[PROMPT]:
Starting with the line that holds "gray semicircle: (53, 104)", repeat each line through the last one below, exactly. Pictures stay out.

(Records contained in a dataset)
□ □ □

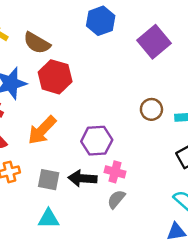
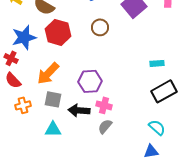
brown circle: (151, 109) -> (100, 27), moved
gray square: (49, 180) -> (53, 99), moved
cyan triangle: (49, 219) -> (53, 129), moved

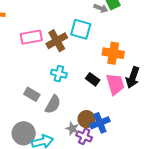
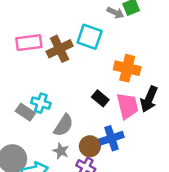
cyan cross: (59, 74) -> (41, 103), moved
gray semicircle: (53, 104) -> (64, 125), moved
blue cross: (100, 123) -> (112, 138), moved
gray star: (72, 129) -> (61, 151), moved

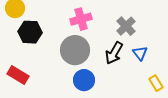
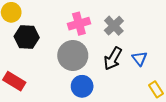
gray cross: (126, 26) -> (114, 26), moved

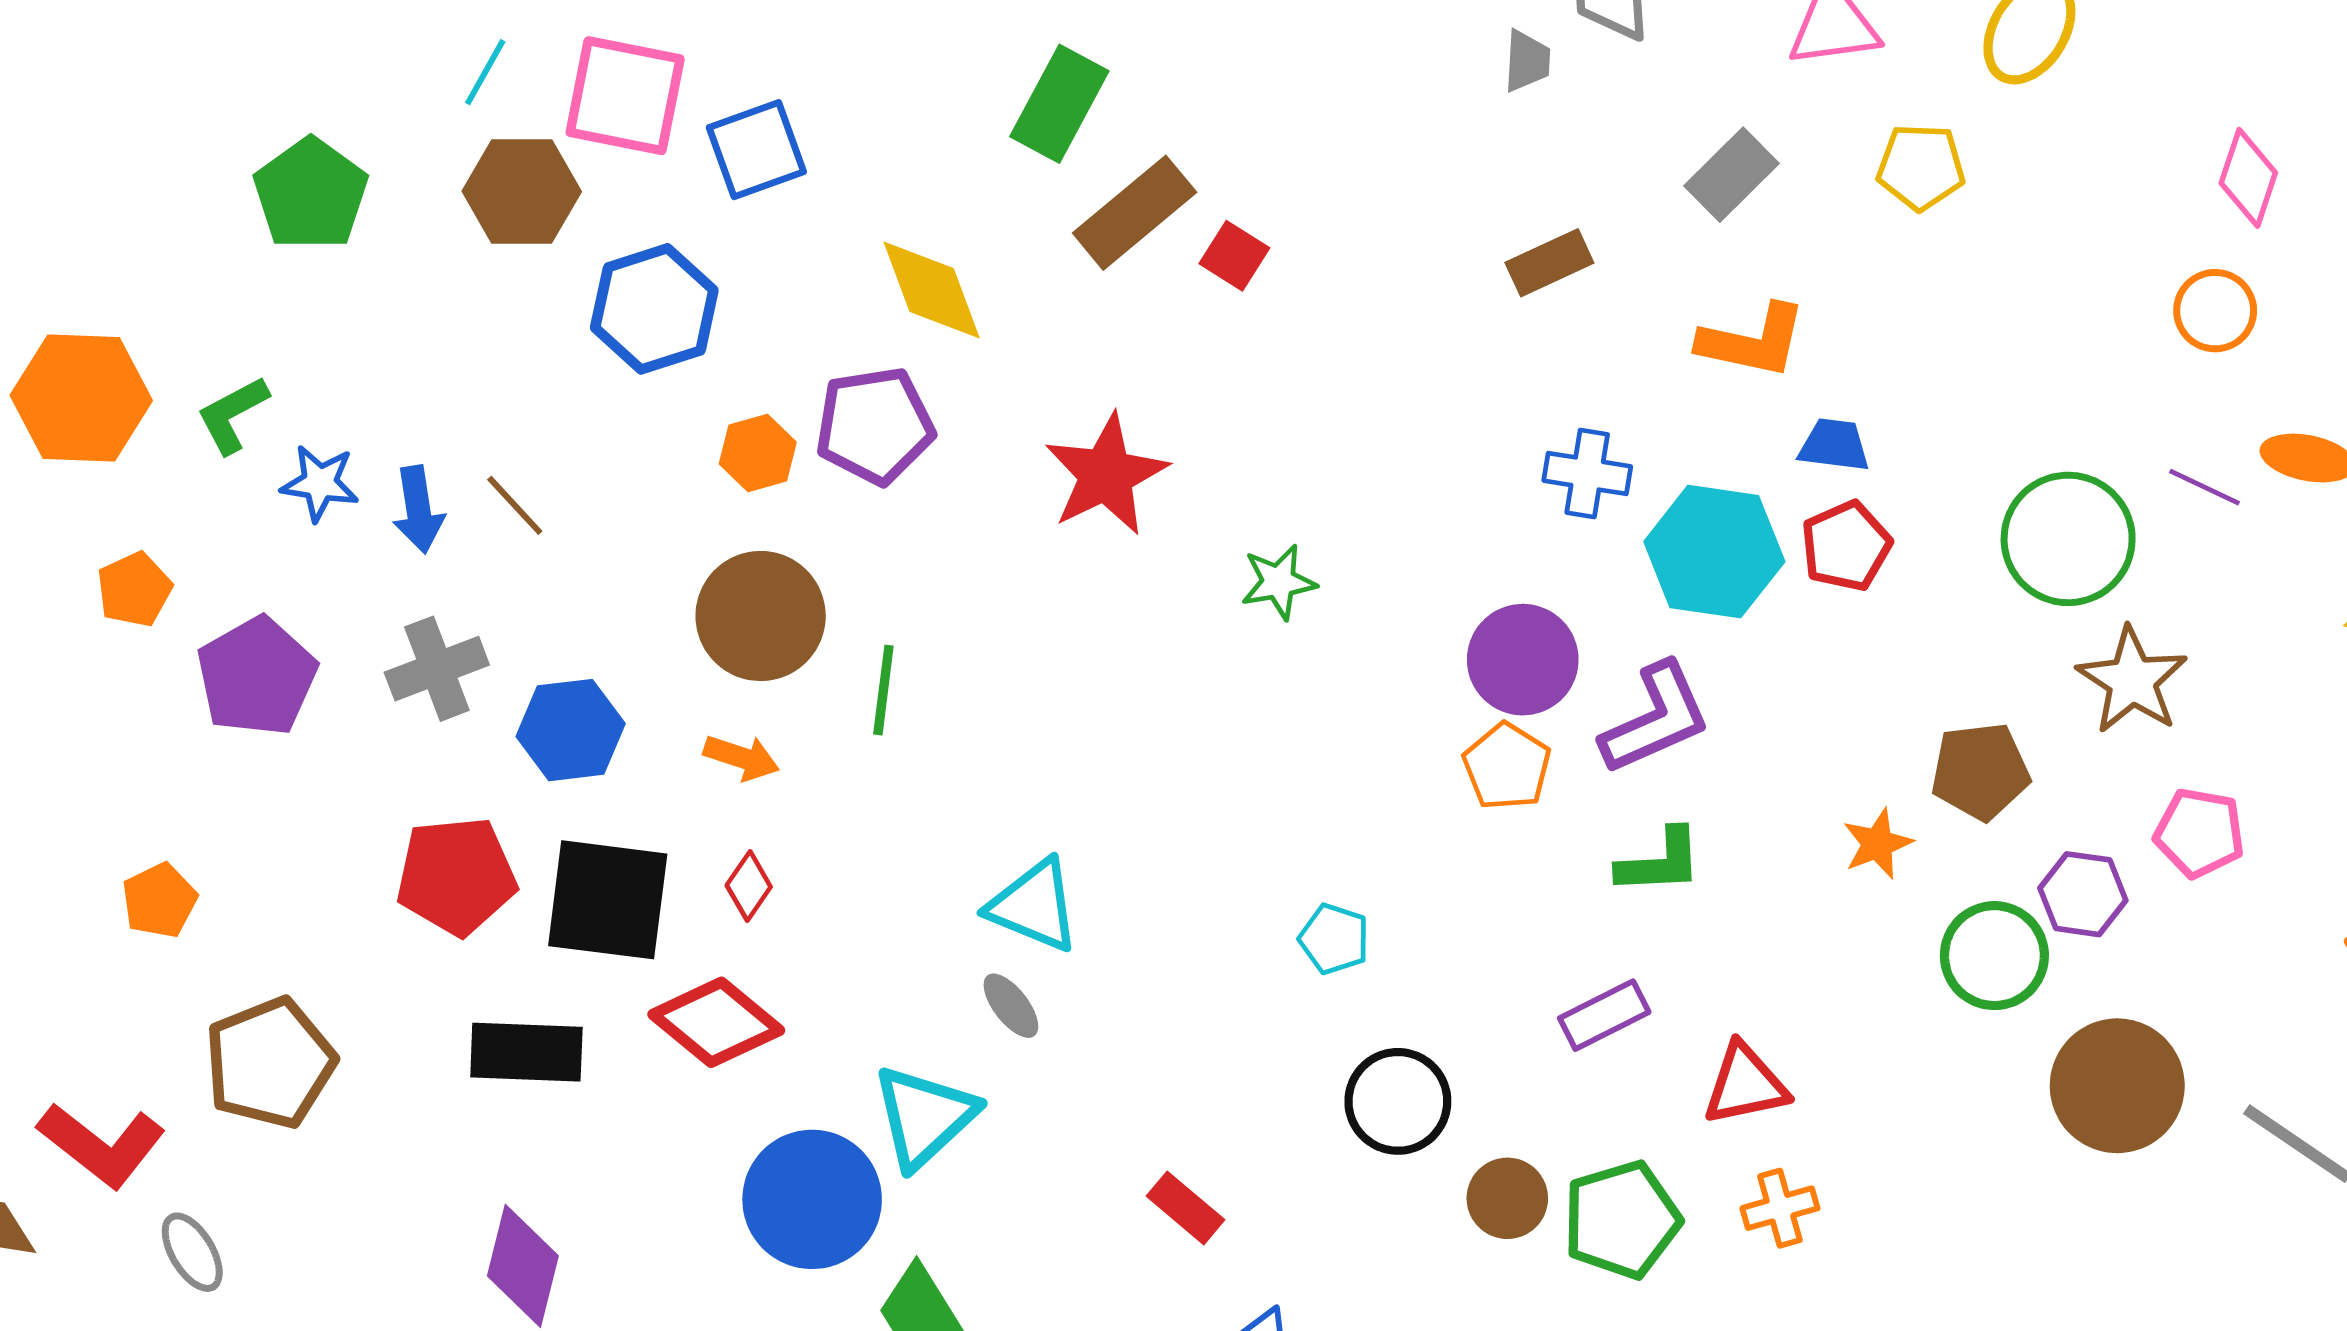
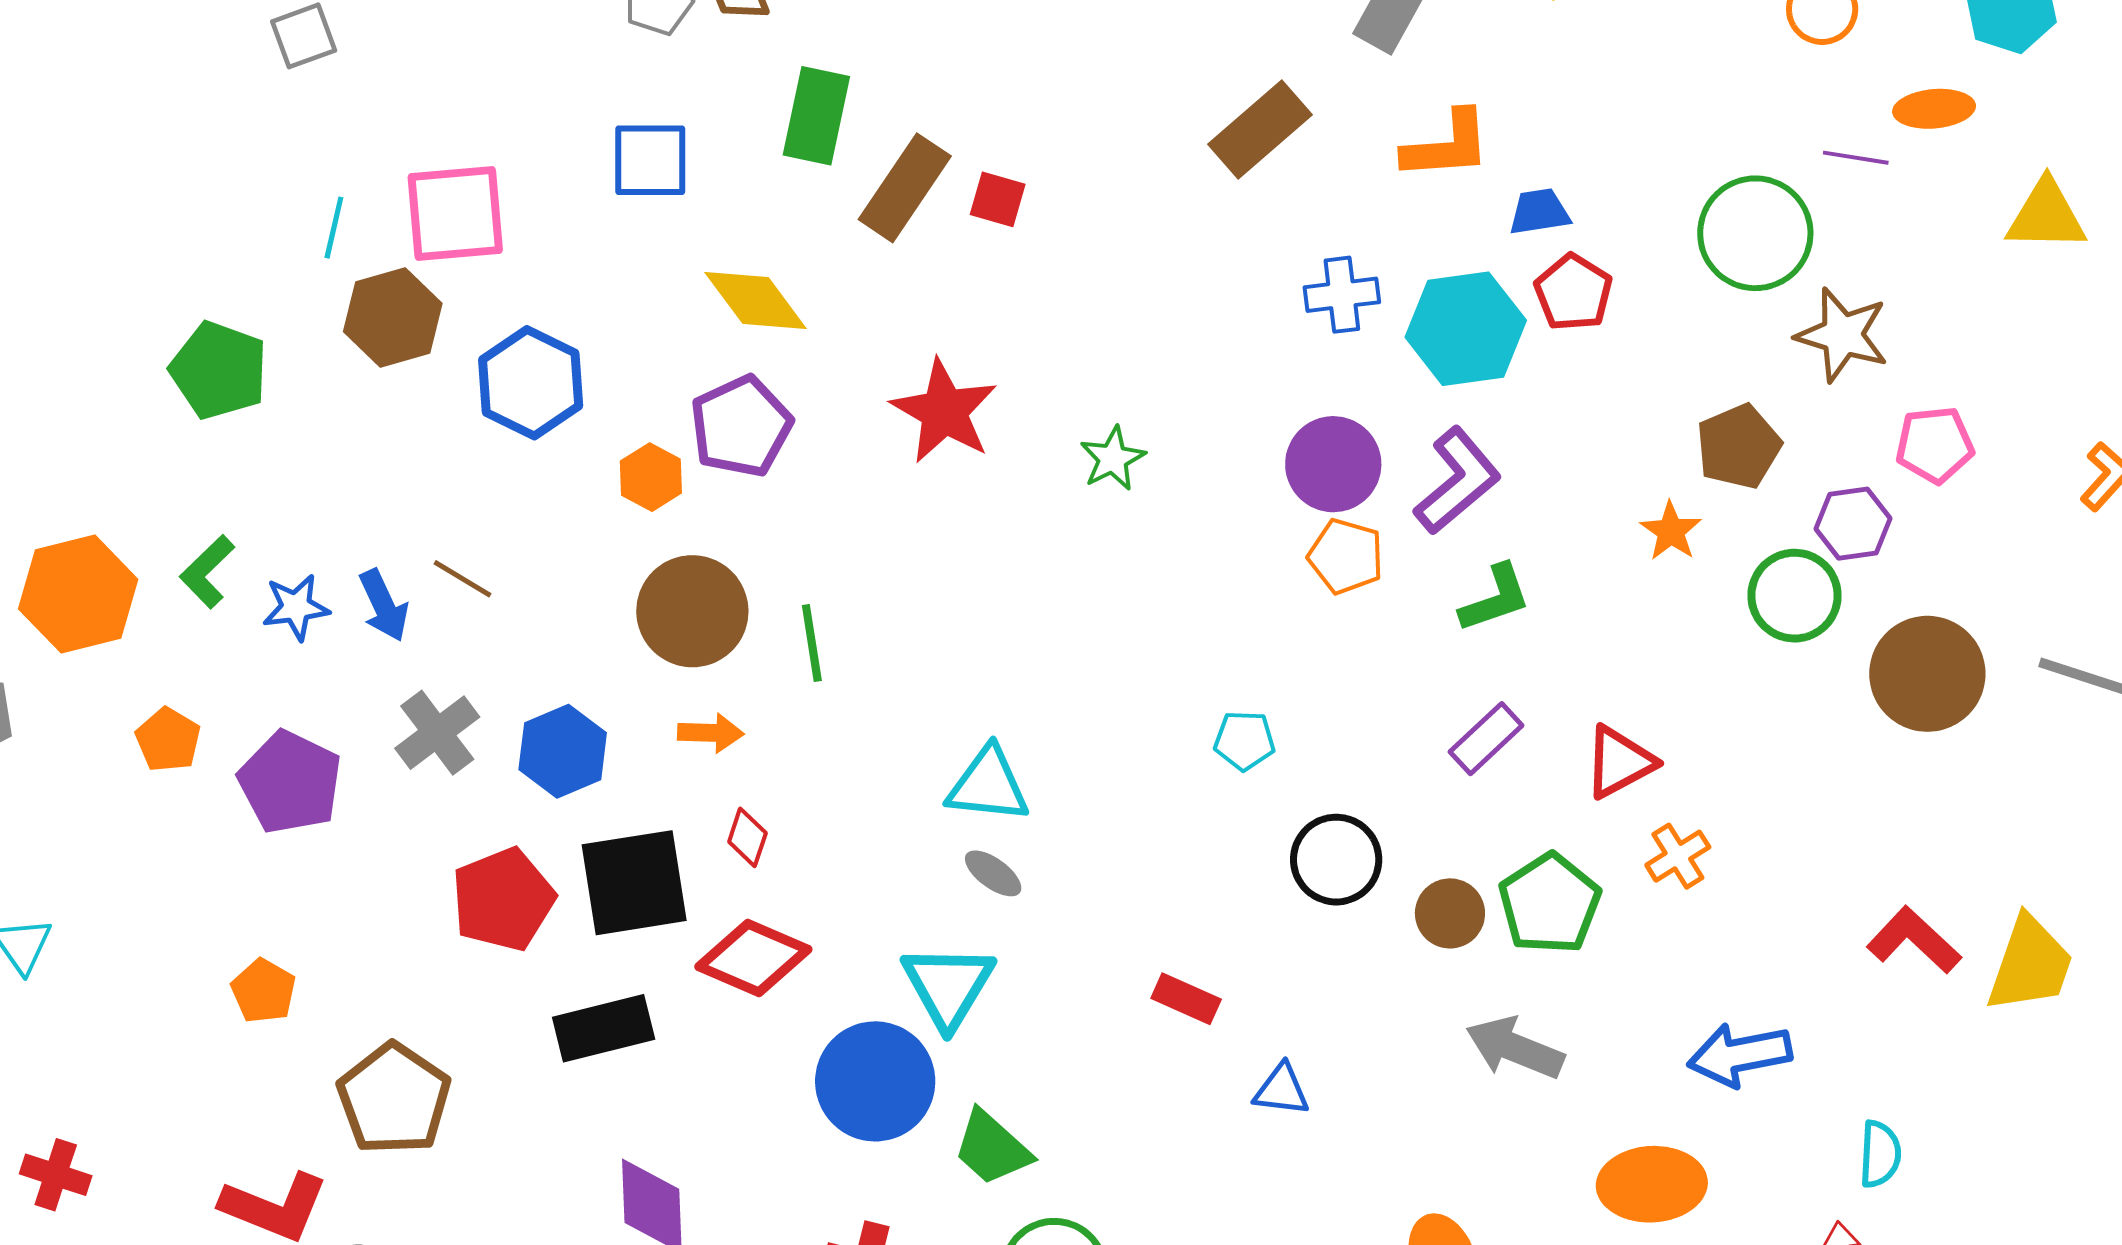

□ □ □

[OUTPUT]:
gray semicircle: (53, 104) -> (64, 125), moved
blue cross: (100, 123) -> (112, 138), moved
gray star: (72, 129) -> (61, 151), moved

gray cross: (126, 26) -> (114, 26), moved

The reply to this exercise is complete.